» What you are asked to do:
Reproduce every line below exactly as written; do not include the images.

Spatial reasoning data:
--*--

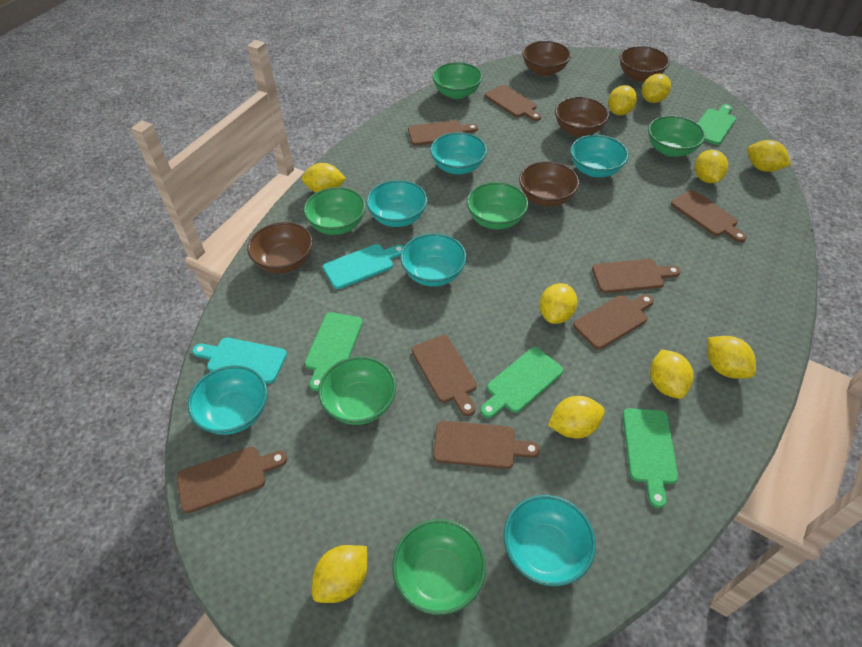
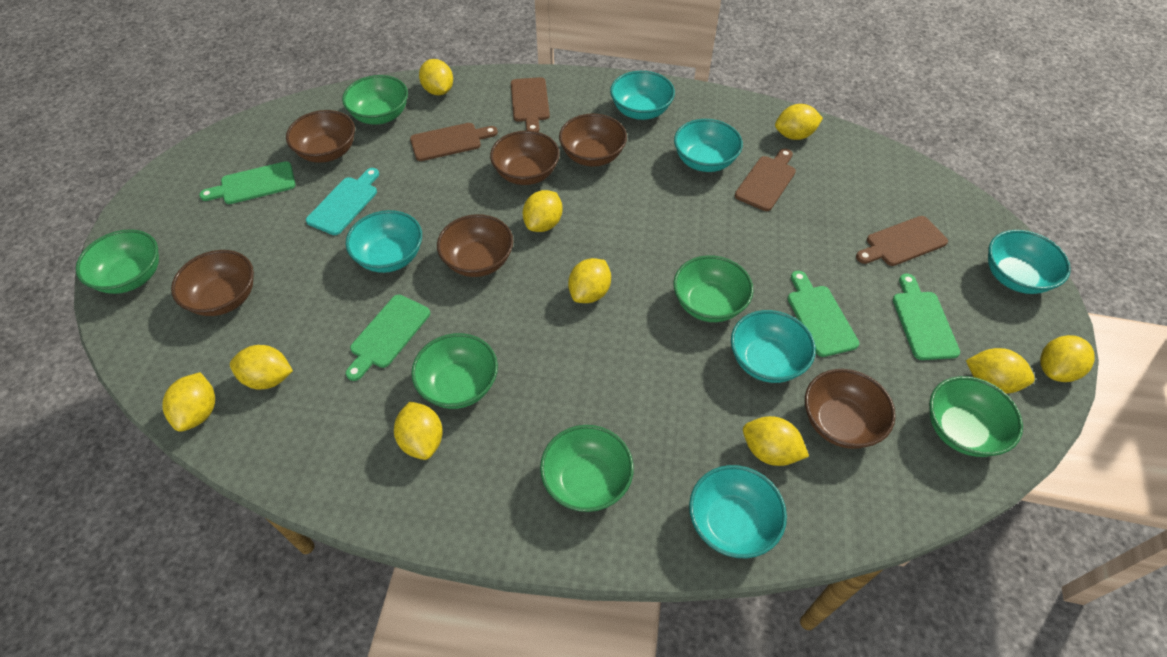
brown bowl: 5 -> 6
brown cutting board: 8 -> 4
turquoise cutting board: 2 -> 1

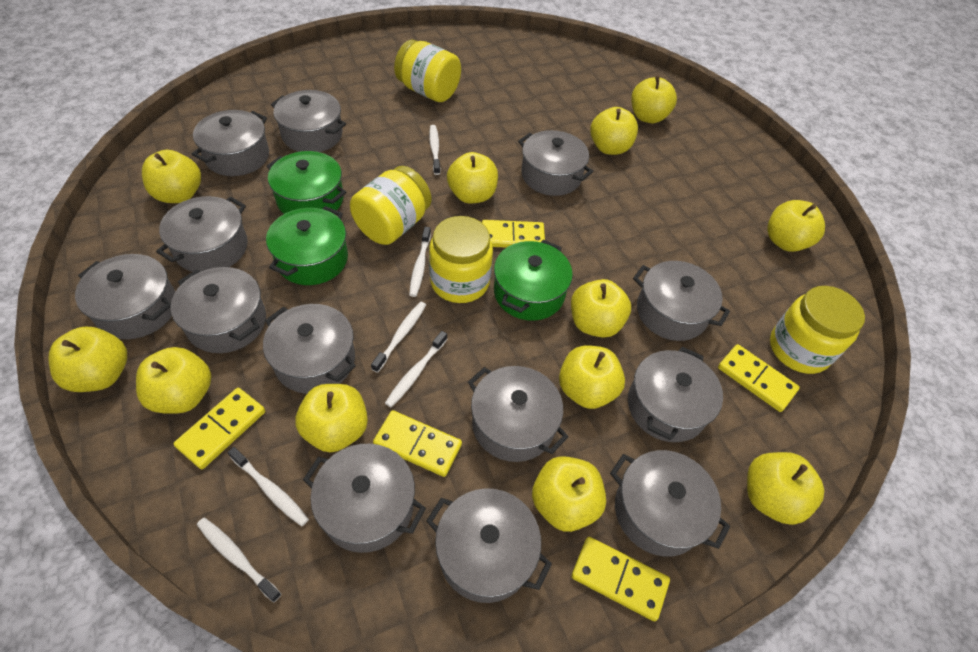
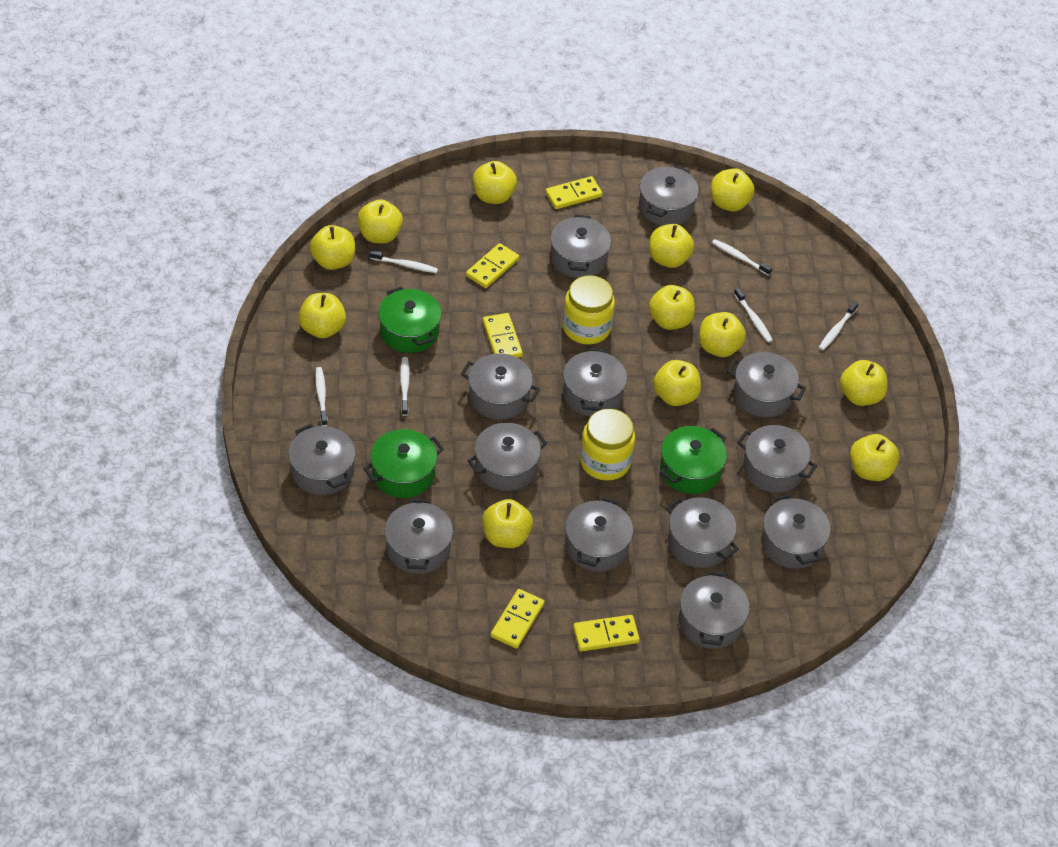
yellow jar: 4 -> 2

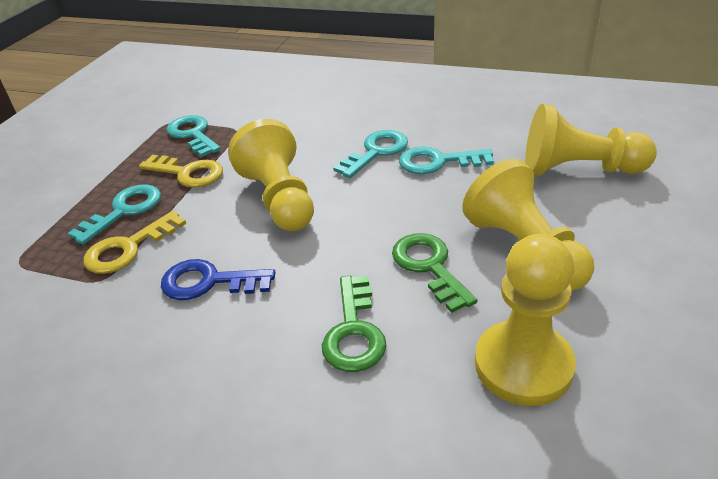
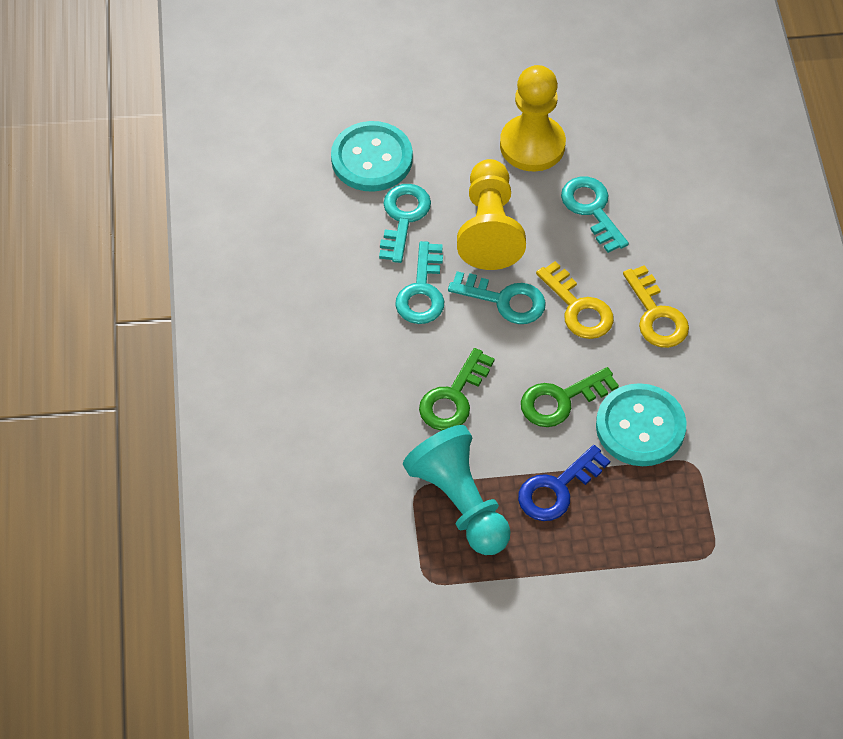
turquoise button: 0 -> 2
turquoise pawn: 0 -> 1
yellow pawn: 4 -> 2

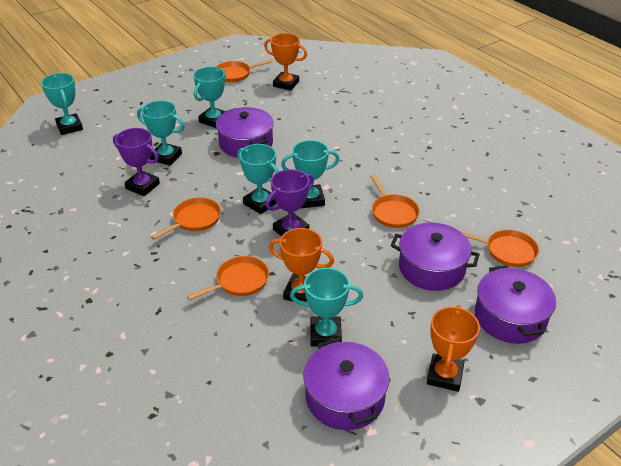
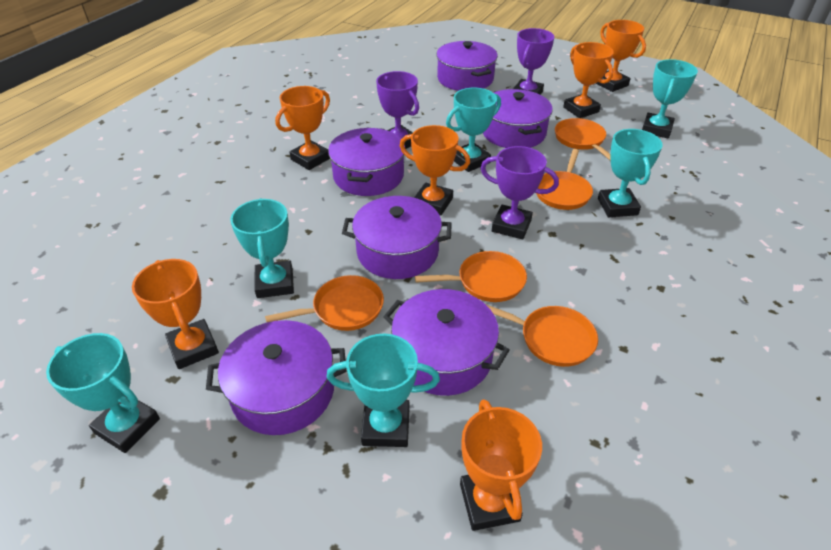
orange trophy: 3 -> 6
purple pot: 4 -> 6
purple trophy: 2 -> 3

--*--

» Reply:
brown bowl: 5 -> 6
brown cutting board: 8 -> 4
turquoise cutting board: 2 -> 1

yellow jar: 4 -> 2

turquoise button: 0 -> 2
turquoise pawn: 0 -> 1
yellow pawn: 4 -> 2

orange trophy: 3 -> 6
purple pot: 4 -> 6
purple trophy: 2 -> 3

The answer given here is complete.